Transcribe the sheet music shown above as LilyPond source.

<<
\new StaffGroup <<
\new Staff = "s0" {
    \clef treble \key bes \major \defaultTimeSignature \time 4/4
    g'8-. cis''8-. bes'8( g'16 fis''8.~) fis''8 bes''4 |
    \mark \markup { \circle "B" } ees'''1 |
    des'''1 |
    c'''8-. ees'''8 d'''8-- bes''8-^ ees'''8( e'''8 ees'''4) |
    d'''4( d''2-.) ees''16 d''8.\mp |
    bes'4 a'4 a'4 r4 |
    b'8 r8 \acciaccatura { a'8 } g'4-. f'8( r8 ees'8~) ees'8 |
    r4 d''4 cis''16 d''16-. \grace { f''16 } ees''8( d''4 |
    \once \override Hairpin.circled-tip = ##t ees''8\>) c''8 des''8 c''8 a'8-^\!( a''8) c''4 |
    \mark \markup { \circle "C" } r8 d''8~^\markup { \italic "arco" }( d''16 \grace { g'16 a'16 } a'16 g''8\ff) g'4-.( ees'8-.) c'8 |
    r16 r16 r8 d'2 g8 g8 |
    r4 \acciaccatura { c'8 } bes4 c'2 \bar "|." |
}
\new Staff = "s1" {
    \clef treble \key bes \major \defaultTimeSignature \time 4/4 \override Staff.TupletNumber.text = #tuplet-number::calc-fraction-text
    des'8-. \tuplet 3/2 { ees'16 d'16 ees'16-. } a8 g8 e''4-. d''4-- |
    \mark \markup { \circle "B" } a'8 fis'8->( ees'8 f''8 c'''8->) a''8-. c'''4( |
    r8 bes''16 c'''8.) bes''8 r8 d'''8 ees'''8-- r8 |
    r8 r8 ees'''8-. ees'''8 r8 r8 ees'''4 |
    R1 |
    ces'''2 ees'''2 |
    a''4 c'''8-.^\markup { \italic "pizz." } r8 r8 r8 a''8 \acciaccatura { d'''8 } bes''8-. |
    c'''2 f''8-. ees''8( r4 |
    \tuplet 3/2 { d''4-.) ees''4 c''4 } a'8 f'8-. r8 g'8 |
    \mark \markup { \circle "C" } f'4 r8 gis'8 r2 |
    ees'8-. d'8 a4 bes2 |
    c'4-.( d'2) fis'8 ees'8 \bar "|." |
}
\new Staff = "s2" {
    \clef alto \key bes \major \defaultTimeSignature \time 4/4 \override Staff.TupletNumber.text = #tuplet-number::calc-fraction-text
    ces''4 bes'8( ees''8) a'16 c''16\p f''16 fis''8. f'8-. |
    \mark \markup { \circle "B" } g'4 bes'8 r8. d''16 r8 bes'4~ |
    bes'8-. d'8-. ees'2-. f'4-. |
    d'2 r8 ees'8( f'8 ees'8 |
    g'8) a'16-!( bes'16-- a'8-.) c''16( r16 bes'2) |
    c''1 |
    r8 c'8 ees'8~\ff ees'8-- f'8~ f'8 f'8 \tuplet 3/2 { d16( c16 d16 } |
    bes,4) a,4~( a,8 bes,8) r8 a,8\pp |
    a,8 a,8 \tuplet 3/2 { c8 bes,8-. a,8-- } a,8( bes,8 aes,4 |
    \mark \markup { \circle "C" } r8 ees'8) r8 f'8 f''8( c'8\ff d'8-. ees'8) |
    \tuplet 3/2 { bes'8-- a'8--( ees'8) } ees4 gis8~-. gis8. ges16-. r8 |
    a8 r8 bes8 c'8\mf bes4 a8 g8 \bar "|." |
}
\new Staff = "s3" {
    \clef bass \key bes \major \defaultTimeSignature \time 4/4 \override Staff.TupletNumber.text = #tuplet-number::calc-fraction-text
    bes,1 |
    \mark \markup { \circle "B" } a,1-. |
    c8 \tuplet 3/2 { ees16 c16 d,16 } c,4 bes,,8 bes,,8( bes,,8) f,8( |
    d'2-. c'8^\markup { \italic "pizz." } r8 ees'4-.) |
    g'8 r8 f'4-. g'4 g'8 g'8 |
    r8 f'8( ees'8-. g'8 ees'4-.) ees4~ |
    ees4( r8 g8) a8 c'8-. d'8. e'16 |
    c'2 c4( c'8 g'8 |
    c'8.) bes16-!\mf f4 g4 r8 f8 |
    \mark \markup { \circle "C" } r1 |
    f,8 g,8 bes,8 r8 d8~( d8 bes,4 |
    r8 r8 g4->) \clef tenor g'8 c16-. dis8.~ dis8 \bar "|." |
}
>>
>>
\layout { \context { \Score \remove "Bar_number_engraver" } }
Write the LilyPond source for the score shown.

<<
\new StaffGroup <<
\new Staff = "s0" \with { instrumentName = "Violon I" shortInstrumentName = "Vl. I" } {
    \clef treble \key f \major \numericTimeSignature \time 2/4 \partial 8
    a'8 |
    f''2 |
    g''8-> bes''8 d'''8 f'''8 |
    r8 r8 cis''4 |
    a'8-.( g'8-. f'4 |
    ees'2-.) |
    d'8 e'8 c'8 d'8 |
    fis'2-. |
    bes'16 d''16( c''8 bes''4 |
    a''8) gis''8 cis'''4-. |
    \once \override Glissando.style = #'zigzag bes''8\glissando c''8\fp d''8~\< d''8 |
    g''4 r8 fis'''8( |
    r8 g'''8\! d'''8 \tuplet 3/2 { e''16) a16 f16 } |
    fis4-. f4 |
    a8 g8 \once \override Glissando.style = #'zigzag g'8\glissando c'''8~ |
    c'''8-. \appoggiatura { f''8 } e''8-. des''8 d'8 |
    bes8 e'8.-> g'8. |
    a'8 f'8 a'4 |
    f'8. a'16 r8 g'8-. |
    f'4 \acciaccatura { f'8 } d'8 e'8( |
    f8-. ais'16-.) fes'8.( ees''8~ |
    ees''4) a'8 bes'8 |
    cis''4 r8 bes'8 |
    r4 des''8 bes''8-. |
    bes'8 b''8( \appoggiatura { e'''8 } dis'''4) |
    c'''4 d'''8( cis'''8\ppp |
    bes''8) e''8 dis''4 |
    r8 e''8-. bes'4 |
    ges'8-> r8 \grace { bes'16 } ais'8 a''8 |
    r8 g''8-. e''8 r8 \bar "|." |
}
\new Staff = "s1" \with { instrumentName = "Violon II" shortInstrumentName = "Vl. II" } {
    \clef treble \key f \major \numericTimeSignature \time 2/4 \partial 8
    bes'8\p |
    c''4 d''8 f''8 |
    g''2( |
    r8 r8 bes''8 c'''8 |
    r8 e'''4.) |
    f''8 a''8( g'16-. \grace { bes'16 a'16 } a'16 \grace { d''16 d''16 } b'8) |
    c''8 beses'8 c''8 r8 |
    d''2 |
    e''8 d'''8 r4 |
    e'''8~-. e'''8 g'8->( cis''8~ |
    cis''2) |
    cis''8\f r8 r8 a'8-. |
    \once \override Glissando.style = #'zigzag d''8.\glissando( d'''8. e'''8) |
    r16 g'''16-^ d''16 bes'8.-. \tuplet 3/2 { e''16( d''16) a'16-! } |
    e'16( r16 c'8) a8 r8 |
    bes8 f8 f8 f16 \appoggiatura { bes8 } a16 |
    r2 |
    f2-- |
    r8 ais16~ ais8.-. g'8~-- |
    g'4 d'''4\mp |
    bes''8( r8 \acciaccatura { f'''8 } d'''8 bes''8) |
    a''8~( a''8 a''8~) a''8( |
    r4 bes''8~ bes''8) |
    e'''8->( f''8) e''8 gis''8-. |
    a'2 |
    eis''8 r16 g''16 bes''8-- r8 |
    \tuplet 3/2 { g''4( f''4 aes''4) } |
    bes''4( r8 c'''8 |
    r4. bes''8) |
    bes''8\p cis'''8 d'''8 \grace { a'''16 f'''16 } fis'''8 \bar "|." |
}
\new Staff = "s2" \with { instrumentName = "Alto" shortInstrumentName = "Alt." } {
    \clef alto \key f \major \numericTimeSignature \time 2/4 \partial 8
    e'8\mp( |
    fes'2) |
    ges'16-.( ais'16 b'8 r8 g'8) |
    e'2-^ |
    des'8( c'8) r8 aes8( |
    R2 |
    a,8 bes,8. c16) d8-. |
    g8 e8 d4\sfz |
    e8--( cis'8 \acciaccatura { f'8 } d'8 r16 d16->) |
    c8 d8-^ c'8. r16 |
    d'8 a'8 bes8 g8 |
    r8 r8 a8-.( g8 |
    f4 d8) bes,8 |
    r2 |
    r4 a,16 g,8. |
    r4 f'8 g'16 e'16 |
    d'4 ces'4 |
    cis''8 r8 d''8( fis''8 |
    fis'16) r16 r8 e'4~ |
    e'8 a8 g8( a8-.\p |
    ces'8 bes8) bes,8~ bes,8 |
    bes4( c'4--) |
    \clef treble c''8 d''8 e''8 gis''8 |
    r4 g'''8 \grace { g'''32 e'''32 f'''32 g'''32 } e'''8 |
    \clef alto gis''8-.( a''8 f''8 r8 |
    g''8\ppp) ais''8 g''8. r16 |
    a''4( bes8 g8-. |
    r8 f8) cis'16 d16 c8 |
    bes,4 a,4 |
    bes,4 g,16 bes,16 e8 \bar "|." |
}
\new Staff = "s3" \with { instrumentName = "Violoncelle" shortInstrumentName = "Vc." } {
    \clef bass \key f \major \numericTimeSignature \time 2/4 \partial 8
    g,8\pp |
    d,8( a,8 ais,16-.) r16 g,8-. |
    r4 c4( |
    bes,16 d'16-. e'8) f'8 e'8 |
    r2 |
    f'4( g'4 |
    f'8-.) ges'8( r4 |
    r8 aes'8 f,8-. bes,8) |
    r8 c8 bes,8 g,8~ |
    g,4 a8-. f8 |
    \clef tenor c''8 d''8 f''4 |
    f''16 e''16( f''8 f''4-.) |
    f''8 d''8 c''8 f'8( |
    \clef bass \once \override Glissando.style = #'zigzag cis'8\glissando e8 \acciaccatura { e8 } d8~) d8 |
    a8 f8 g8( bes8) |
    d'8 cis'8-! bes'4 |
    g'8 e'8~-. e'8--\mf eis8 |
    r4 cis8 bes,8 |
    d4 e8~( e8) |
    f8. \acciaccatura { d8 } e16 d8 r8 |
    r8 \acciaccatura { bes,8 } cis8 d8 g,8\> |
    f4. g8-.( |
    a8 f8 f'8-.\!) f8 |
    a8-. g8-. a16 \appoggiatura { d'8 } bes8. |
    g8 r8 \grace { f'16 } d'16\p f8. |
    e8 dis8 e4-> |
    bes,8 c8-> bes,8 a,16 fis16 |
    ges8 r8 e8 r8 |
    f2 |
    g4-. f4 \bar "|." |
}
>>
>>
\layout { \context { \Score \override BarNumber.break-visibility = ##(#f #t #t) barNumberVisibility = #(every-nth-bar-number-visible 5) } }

- Problem to solve
Locate every line in the listing that contains the string "bass", matching case, and copy each of those lines.

- Final result
    \clef bass \key bes \major \defaultTimeSignature \time 4/4 \override Staff.TupletNumber.text = #tuplet-number::calc-fraction-text
    \clef bass \key f \major \numericTimeSignature \time 2/4 \partial 8
    \clef bass \once \override Glissando.style = #'zigzag cis'8\glissando e8 \acciaccatura { e8 } d8~) d8 |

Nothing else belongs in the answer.